[Given information]

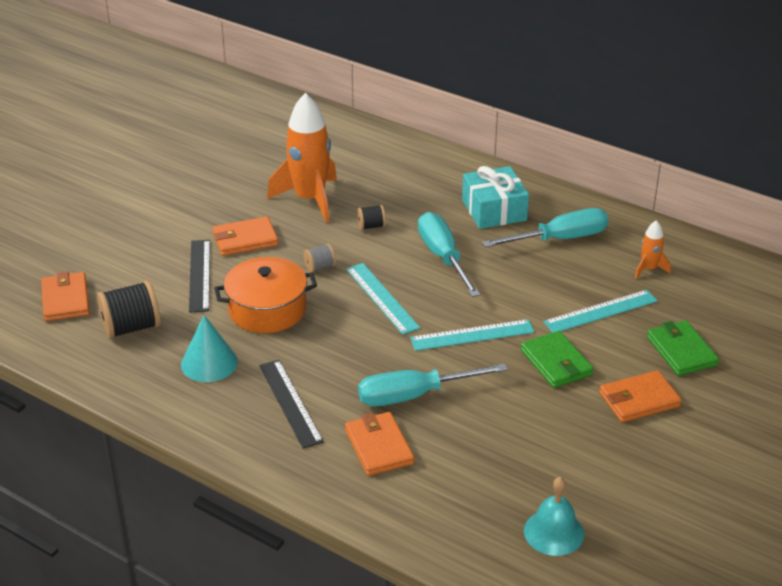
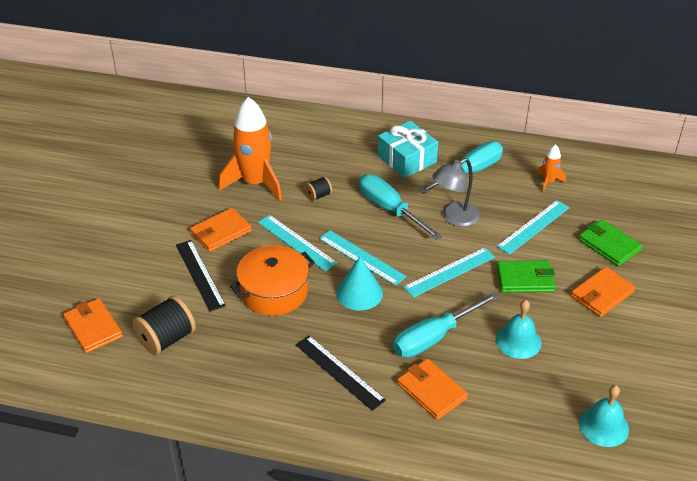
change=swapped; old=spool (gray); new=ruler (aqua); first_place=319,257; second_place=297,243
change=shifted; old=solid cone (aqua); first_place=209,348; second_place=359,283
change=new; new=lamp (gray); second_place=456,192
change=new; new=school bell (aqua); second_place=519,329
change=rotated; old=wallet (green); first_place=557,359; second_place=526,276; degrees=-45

---

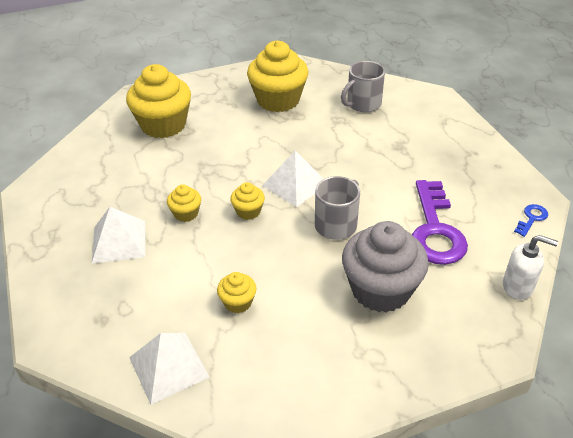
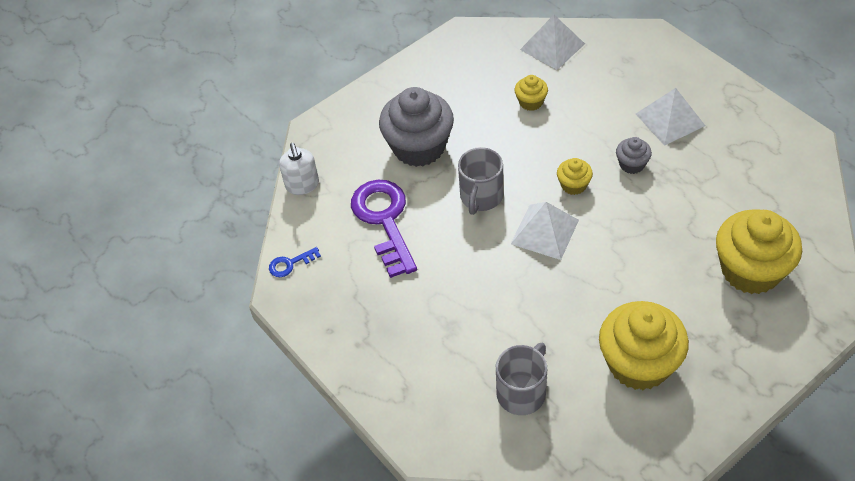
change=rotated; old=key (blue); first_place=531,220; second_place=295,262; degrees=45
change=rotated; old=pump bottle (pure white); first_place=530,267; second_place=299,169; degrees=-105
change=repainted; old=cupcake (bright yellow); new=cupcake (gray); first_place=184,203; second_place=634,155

[What the exercise asks]
The range runs from the line above containing "change=rotated; old=pump bottle" to the line containing "change=repainted; old=cupcake (bright", inclusive. Restate those lines word for word and no others.

[Expected output]
change=rotated; old=pump bottle (pure white); first_place=530,267; second_place=299,169; degrees=-105
change=repainted; old=cupcake (bright yellow); new=cupcake (gray); first_place=184,203; second_place=634,155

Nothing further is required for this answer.